From the data below, collect every line that contains the string "kern". Case matters.

### Source records
↓

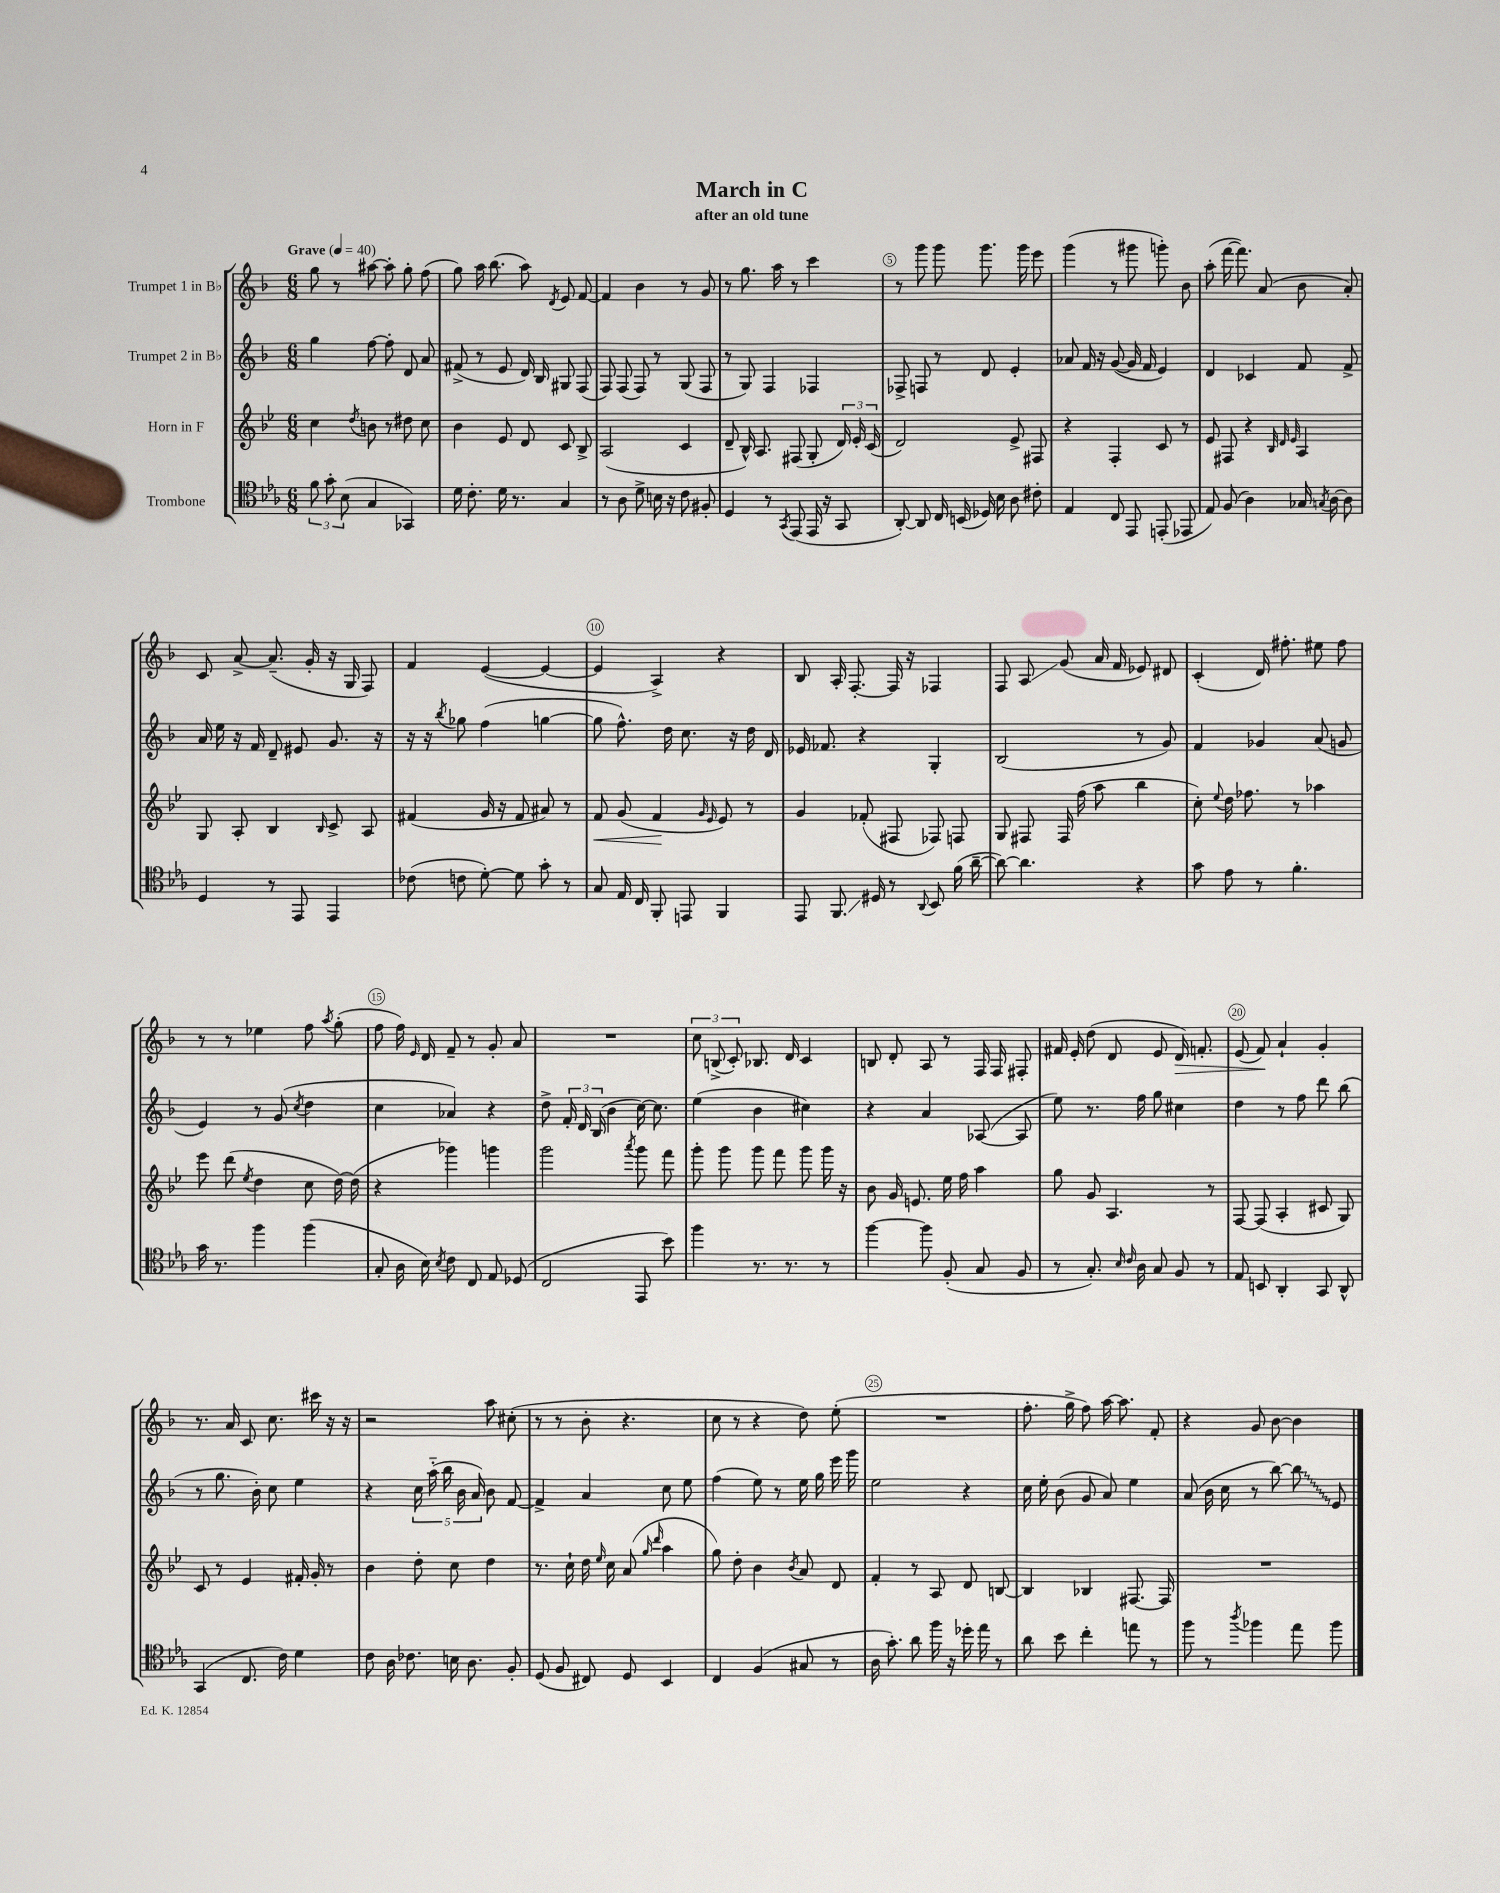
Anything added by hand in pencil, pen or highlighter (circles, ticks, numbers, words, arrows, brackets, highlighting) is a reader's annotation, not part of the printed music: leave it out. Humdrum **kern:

**kern	**kern	**kern	**kern
*staff4	*staff3	*staff2	*staff1
*clefC4	*clefG2	*clefG2	*clefG2
*k[b-e-a-]	*k[b-e-]	*k[b-]	*k[b-]
*M6/8	*M6/8	*M6/8	*M6/8
*MM40	*MM40	*MM40	*MM40
12f\	4cc\	4gg\	8gg\
12g'\	.	.	.
.	.	.	8r
(12B-\	.	.	.
.	8qdd/	.	.
4G/	8b\	[8ff\	[8aa#\
.	8r	8ff'\]	8aa#'\]
4GG-/)	8dd#\	8d/	8gg'\
.	8cc\	8a/	(8ff\
=	=	=	=
16d\	4b-\	(8f#^/	8gg\)
8.c'\	.	.	.
.	.	8r	16aa\
.	.	.	(8.bb-\
16d\	8e-/	8e/	.
8.r	.	.	.
.	8d/	16d/)	8aa\)
.	.	16B-/	.
.	.	.	8qd/
4G/	8c/	8G#/	8e/
.	8B-^/	(8F/	[8f/
=	=	=	=
8r	(2A/	8F/)	4f/]
8A-\	.	(8F/	.
8d^\	.	8F/)	4b-\
16B\	.	8r	.
16r	.	.	.
8c\	4c/	(8G/	8r
8F#'/	.	8F/	8g/
=	=	=	=
4D/	8d~/	8r	8r
.	16B-^^/)	8G/)	8.gg\
.	8.A/	.	.
8r	.	4F/	.
.	.	.	16aa\
8qGG/	.	.	.
(8EE-/	(8F#/	.	8r
16EE-/	8G'/	4F-/	4ccc\
16r	.	.	.
8GG/	24d/)	.	.
.	24e-'/	.	.
.	(24c/	.	.
=	=	=	=
[8AA-'/)	2d/)	8F-^/	8r
8AA-/]	.	8F/	8ggg\
16C/	.	8r	8ggg\
(16BB/	.	.	.
16D-/)	.	8d/	8.ggg\
16B-\	.	.	.
8A-\	8e-^/	4e'/	.
.	.	.	16ggg\
8c#'\	8F#/	.	8eee\
=	=	=	=
4E-/	4r	8a-/	(4ggg\
.	.	16f/	.
.	.	16r	.
8C/	4F'/	([8g/	8r
8EE-/	.	16g/]	8ggg#\
.	.	16f/	.
(8EE'/	8c/	4e/)	8ggg'\)
8EE-/	8r	.	8b-\
=	=	=	=
8E-/)	8e-/	4d/	(8aa'\
(8F/	8F#/	.	[16fff\
.	.	.	8.fff\])
4A-\)	4r	4c-/	.
.	.	.	(8a/
.	32qqB-/	.	.
.	32qqd/	.	.
.	32qqe-/	.	.
16G-/	4A/	8f/	8b-\
8qG/	.	.	.
[16A-\	.	.	.
8A-\]	.	8f^/	8a'/)
=	=	=	=
4D/	8G/	16a/	8c/
.	.	16ee\	.
.	8A'/	16r	[8a^/
.	.	16f/	.
8r	4B-/	8d~/	(8.a~/]
8EE-/	.	8e#/	.
.	.	.	16g'/
.	16qqB-/	.	.
4EE-/	8c^/	8.g/	16r
.	.	.	16G/
.	8A/	.	8F/)
.	.	16r	.
=	=	=	=
(8c-\	(4f#/	16r	4f/
.	.	16r	.
.	.	8qbb-/	.
8c\	.	8gg-\	.
[8d'\)	16g/	(4ff\	([4e/
.	16r	.	.
8d\]	8f#/	.	.
8g'\	8a#/)	[4gg\	4e/_
8r	8r	.	.
=	=	=	=
8G/	8f/	8gg\]	4e/]
16E-/	(8g/	8.ff^^\)	.
16C/	.	.	.
8FF'/	4f/	.	4A^/)
.	.	16dd\	.
8EE/	.	8.cc\	.
.	16qqg/	.	.
.	16qqe-/	.	.
4FF/	8e-/)	.	4r
.	.	16r	.
.	8r	16dd\	.
.	.	16d/	.
=	=	=	=
8EE-/	4g/	16e-/	8B-/
.	.	8.f-/	.
8.FF/	.	.	16A'/
.	.	.	[8.F'/
.	(8f-'/	4r	.
16D#/	.	.	.
8r	8F#/	.	16F/]
.	.	.	16r
8qqAA-/	.	.	.
8BB-/	8F-/)	4G'/	4F-/
(16f\	8F/	.	.
[16a-~\	.	.	.
=	=	=	=
8a-\_)	8G/	(2B-/	8F/
4.a-\]	8F#/	.	8A/
.	16F#/	.	(8g/
.	(16ff\	.	.
.	8aa\	.	16a/
.	.	.	16f/
4r	4bb-\	8r	8e-/)
.	.	8g/)	8d#/
=	=	=	=
8g\	8cc'\)	4f/	(4c'/
.	8qqee-/	.	.
8e-\	16dd\	.	.
.	8.ff-\	.	.
8r	.	4g-/	16d/)
.	.	.	8.ff#'\
4.f'\	8r	.	.
.	4aa-\	(8a/	8ee#\
.	.	8g/	8ff#\
=	=	=	=
16g\	8eee-\	4e/)	8r
8.r	.	.	.
.	(8ddd\	.	8r
.	8qee-/	.	.
4ff\	4dd\	8r	4ee-\
.	.	(8g/	.
.	.	8qcc/	.
(4ff\	8cc\	4dd\	8ff\
.	.	.	8qaa/
.	[16dd\)	.	(8gg'\
.	(16dd\]	.	.
=	=	=	=
8G'/	4r	4cc\	8ff\
16A-\	.	.	16ff\)
.	.	.	16qqe/
16B-\)	.	.	16d/
8qB-/	.	.	.
8c\	4ggg-\)	4a-/)	8f~/
8C/	.	.	8r
8E-/	4ggg\	4r	8g'/
(8D-/	.	.	8a/
=	=	=	=
2C/	2ggg\	8dd^\	2.r
.	.	24f'/	.
.	.	24d/	.
.	.	(24B-/	.
.	.	4b-\	.
.	8qaaa/	.	.
8EE-/	8ggg\	[16cc\)	.
.	.	8.cc\]	.
8b-\)	8fff\	.	.
=	=	=	=
4ff\	8ggg'\	(4ee\	12cc\
.	.	.	(12B^/
.	8ggg\	.	.
.	.	.	12c'/)
8.r	8ggg\	4b-\	8.B-/
.	8fff\	.	.
8.r	.	.	16d/
.	8ggg\	4cc#\)	4c/
8r	16ggg\	.	.
.	16r	.	.
=	=	=	=
[4ff\	8b-\	4r	8B/
.	16g/	.	8d'/
.	8.e/	.	.
8ff\]	.	4a/	8A/
(8F'/	16ee-\	.	8r
.	16ff\	.	.
8G/	4aa\	([8A-/	16F/
.	.	.	16F/
8F/	.	8A-/]	8F#'/
=	=	=	=
8r	8gg\	8ee\)	16f#/
.	.	.	16e'/
8.G'/)	8g/	8.r	(8dd\
.	4.A/	.	8d/
16qqB-/	.	.	.
16qqc/	.	.	.
16A-\	.	16ff\	.
8G/	.	8gg\	8e/
8F/	.	4cc#\	16d/)
.	.	.	8.f'/
8r	8r	.	.
=	=	=	=
8E-/	[8F/	4dd\	(8e/
8BB/	(8F/]	.	8f/)
4AA-'/	4A'/	8r	4a`/
.	.	8ff\	.
8GG/	8c#/	8ddd\	4g'/
8AA-^^/	8G/)	(8bb-\	.
=	=	=	=
(4GG/	8c/	8r	8.r
.	8r	8.gg\	.
.	.	.	16a/
8.C/	4e-/	.	8c/
.	.	16b-'\)	.
.	.	8cc\	8.cc\
16c\)	.	.	.
4d\	16f#'/	4ee\	.
.	16g'/	.	16ccc#\
.	8r	.	16r
.	.	.	16r
=	=	=	=
8c\	4b-\	4r	2r
16A-\	.	.	.
8.c-\	.	.	.
.	8dd'\	20cc\	.
.	.	(20aa'~\	.
.	.	20bb-\	.
16B\	8cc\	.	.
.	.	20b-\	.
8.A-\	.	.	.
.	.	20a/)	.
.	4dd\	8b-\	8aa\
8F'/	.	[8f/	(8cc#'\
=	=	=	=
(8D/	8.r	4f^/]	8r
8F/	.	.	8r
.	16cc`\	.	.
8C#/)	16dd\	4a/	8b-'\
.	16qqee-/	.	.
.	16cc\	.	.
8D/	(8a/	.	4.r
.	16qqgg/	.	.
.	16qqddd/	.	.
4BB-/	4aa\	8cc\	.
.	.	8ee\	.
=	=	=	=
4C/	8gg\)	(4ff\	8cc\
.	8dd'\	.	8r
(4F/	4b-\	8ee\)	4r
.	.	8r	.
.	8qb-/	.	.
8G#/	8a/	16ee\	8dd\)
.	.	16gg\	.
8r	8d/	16eee\	(8ee'\
.	.	16ggg\	.
=	=	=	=
16A-\	4f'/	2ee\	2.r
8.g'\)	.	.	.
8a-\	8r	.	.
16ff\	8A/	.	.
16r	.	.	.
16dd-'\	8d/	4r	.
16ee-\	.	.	.
8r	[8B/	.	.
=	=	=	=
8a-\	4B/]	16cc\	8.ff'\
.	.	16ee'\	.
8b-\	.	(8b-\	.
.	.	.	16gg^\
4cc'\	4B-/	8g/	8ff\)
.	.	8a/)	[16aa\
.	.	.	8.aa\]
8ee\	[8.F#/	4ee\	.
8r	.	.	8f'/
.	16F#/]	.	.
=	=	=	=
8ff\	2.r	(8a/	4r
8r	.	16b-\	.
.	.	16cc\	.
8qaa-/	.	.	.
4ff-\	.	8r	8g/
.	.	[8bb-\)	[8b-\
8ee-\	.	8bb-\]	4b-\]
8ff-\	.	8e/	.
==	==	==	==
*-	*-	*-	*-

↑

### The solution
Anything added by hand in pencil, pen or highlighter (circles, ticks, numbers, words, arrows, brackets, highlighting) is a reader's annotation, not part of the printed music: leave it out. Humdrum **kern:
**kern	**kern	**kern	**kern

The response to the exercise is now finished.